* Exercise aim: The only acceptable reply is the number of lines in the material below that hold "negro".
————
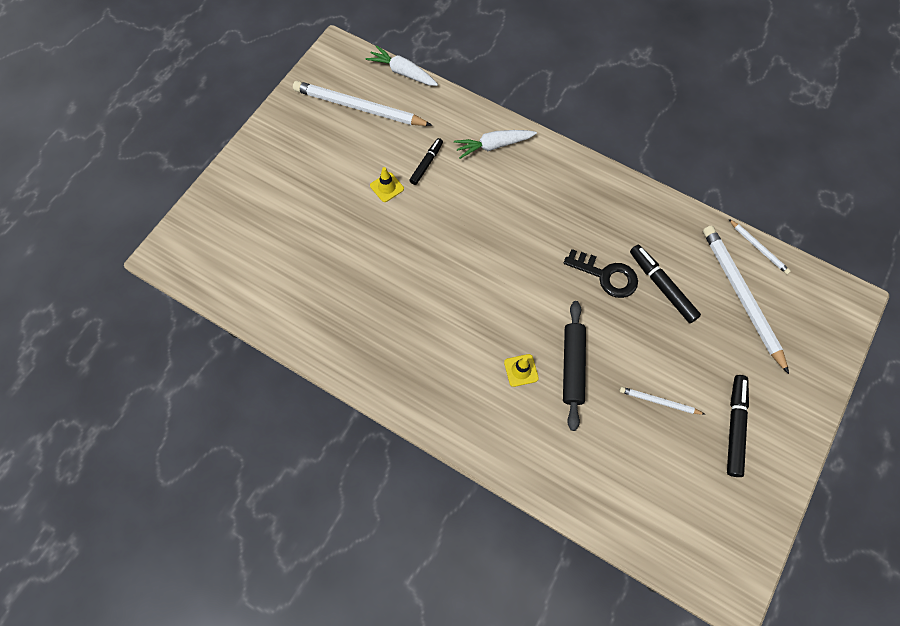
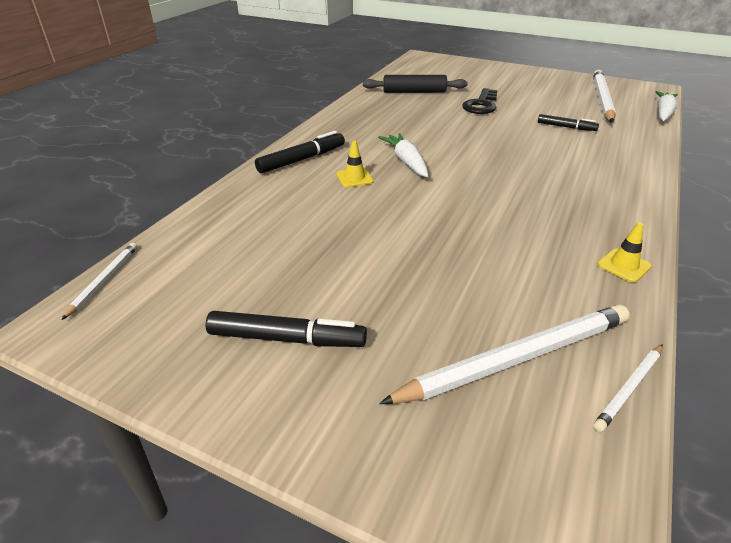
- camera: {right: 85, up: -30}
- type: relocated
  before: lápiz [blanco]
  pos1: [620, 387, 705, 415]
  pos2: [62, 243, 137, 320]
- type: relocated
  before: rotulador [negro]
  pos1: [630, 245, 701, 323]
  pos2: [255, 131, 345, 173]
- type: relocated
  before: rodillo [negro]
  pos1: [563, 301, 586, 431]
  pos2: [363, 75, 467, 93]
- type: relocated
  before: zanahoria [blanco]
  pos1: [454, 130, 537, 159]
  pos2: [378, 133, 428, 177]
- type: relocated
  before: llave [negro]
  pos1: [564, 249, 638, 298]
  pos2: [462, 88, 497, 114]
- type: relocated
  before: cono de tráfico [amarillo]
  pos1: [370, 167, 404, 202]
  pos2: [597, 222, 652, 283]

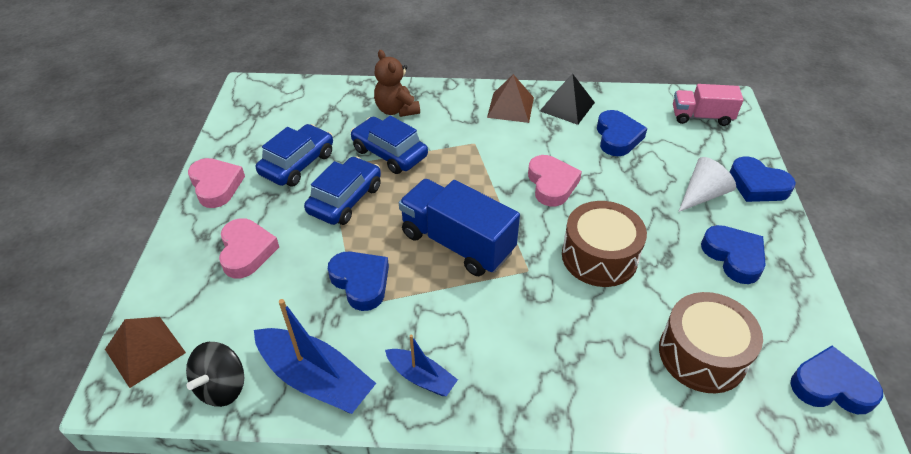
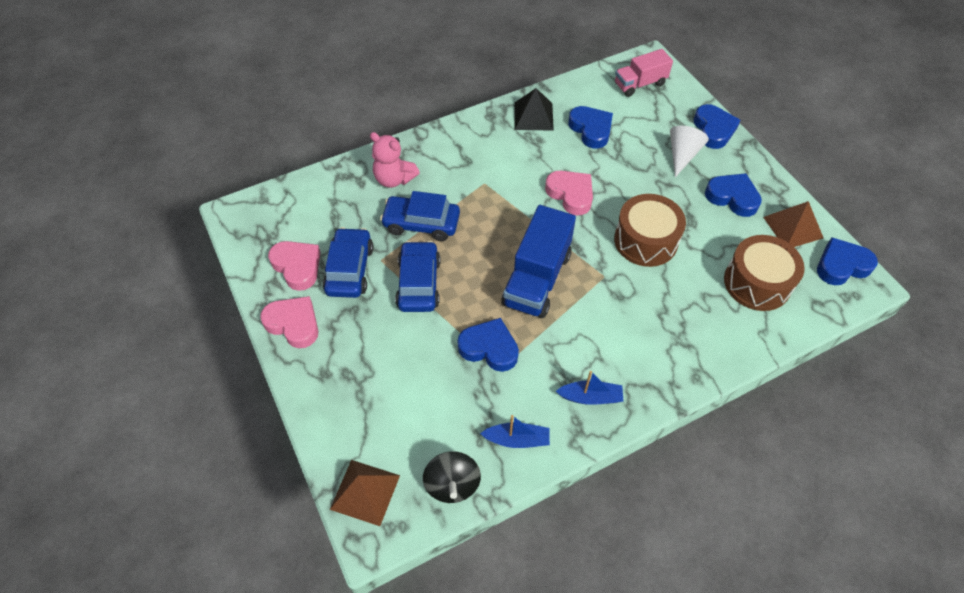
- camera: {right: -30, up: 10}
- type: relocated
  before: corazón [rosa]
  pos1: [219, 218, 279, 278]
  pos2: [268, 241, 321, 291]
- type: colour
  before: osito [marrón]
  after: osito [rosa]
  pos1: [374, 50, 420, 117]
  pos2: [370, 132, 420, 188]
- type: size
  before: barco [azul]
  pos1: [254, 299, 376, 414]
  pos2: [480, 415, 550, 448]
  scale: 0.57
- type: spun
  before: camión [azul]
  pos1: [399, 179, 520, 276]
  pos2: [501, 205, 576, 318]
  turn: -75
- type: spun
  before: corazón [azul]
  pos1: [729, 156, 796, 202]
  pos2: [694, 104, 741, 149]
  turn: -105
- type: relocated
  before: pirámide [marrón]
  pos1: [487, 74, 534, 123]
  pos2: [763, 201, 823, 247]

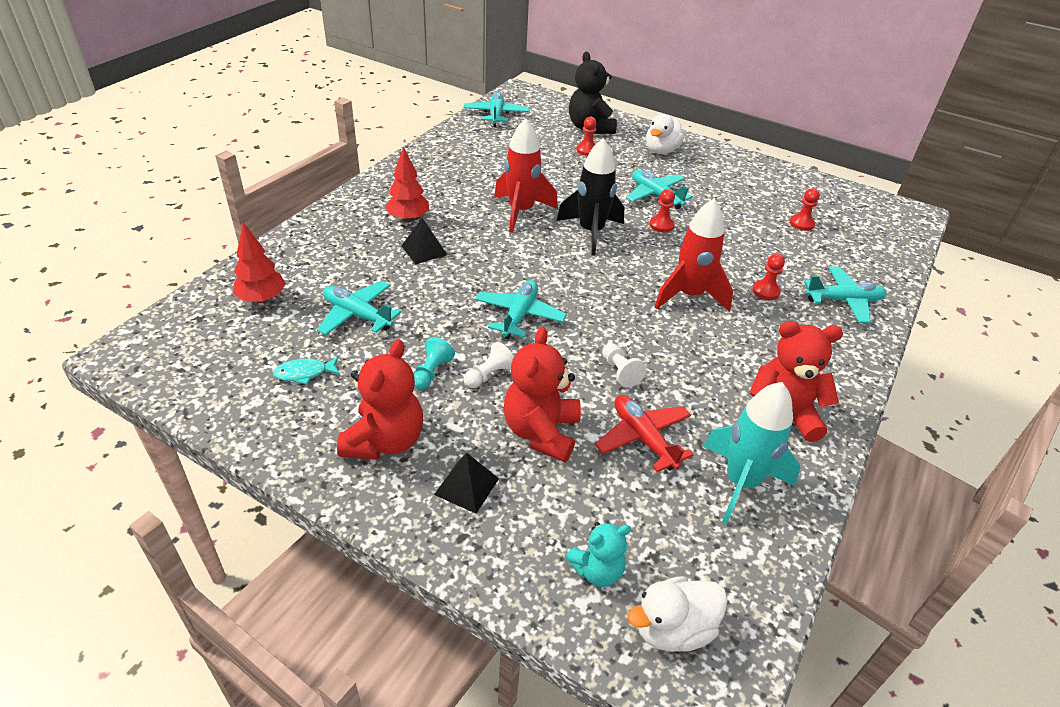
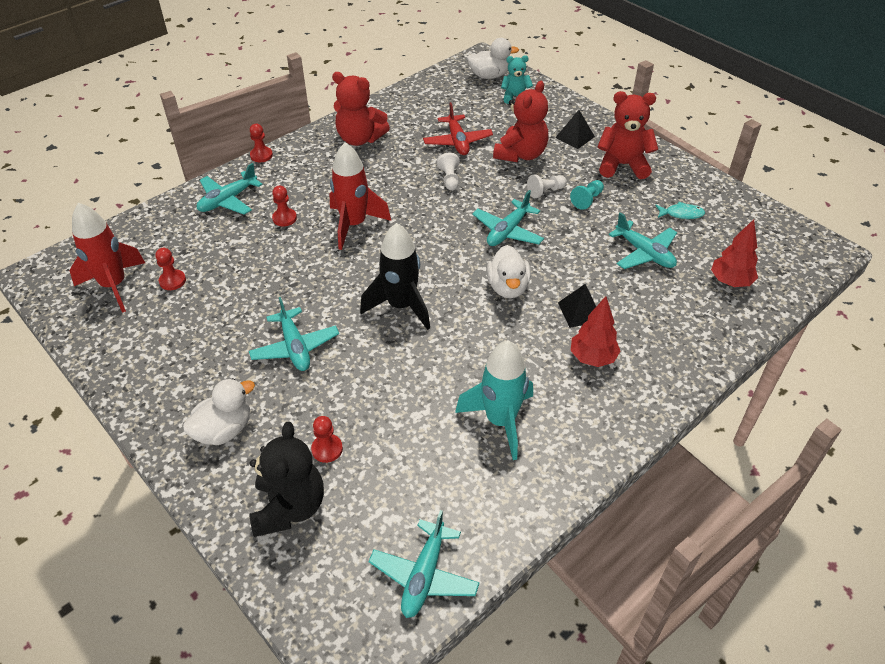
- camera: {right: -160, up: 5}
- type: relocated
  before: cohete [rojo]
  pos1: [494, 119, 558, 233]
  pos2: [69, 203, 145, 313]
- type: spun
  before: avión [turquesa]
  pos1: [804, 266, 887, 323]
  pos2: [197, 163, 263, 215]
  turn: -60
- type: relocated
  before: peón [rojo]
  pos1: [649, 189, 675, 232]
  pos2: [250, 124, 273, 162]
- type: relocated
  before: cohete [turquesa]
  pos1: [703, 382, 801, 524]
  pos2: [455, 340, 533, 460]
- type: appeared
  after: pato [blanco]
  pos2: [487, 245, 531, 298]
- type: spun
  before: osito [rojo]
  pos1: [337, 339, 423, 460]
  pos2: [598, 91, 658, 179]
  turn: 60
————
* Written answer: 3